* **Problem to solve**: Please find every line in the entries below that contains the word "rotated", and copy each of those lines.

*** Opening Records supplied ***

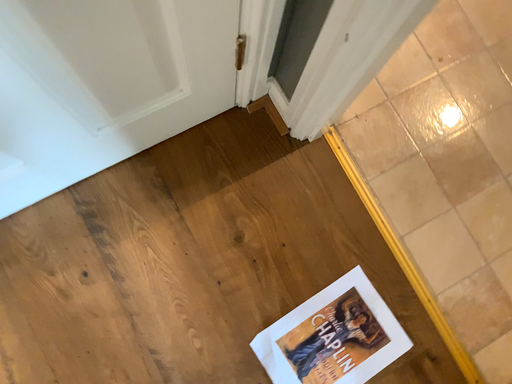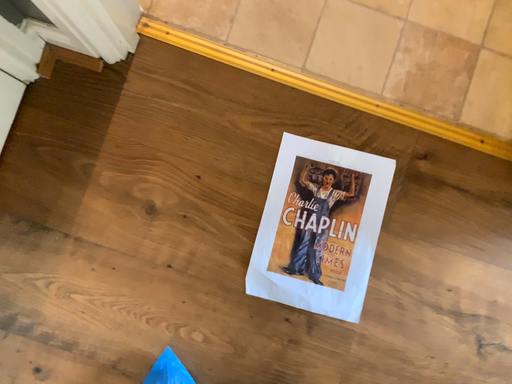
Question: Which way did the camera rotate in the video?

Choices:
 (A) rotated upward
 (B) rotated downward

Answer: (B)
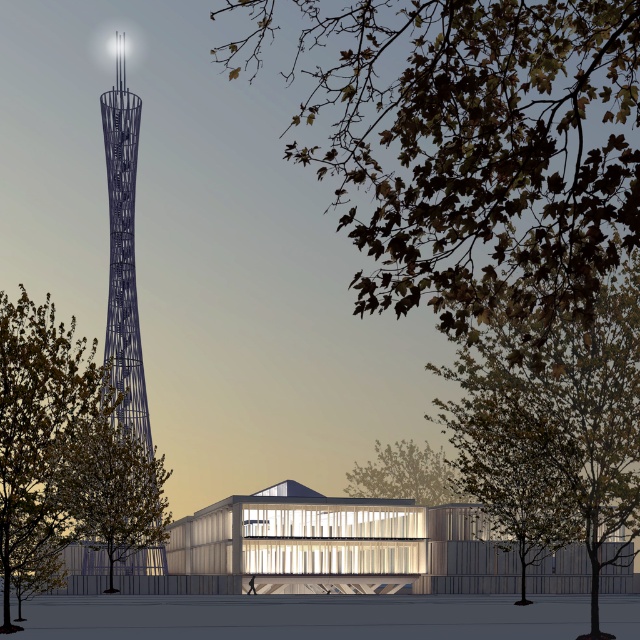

*** Closing Records supplied ***

* **Your response**:
 (A) rotated upward
 (B) rotated downward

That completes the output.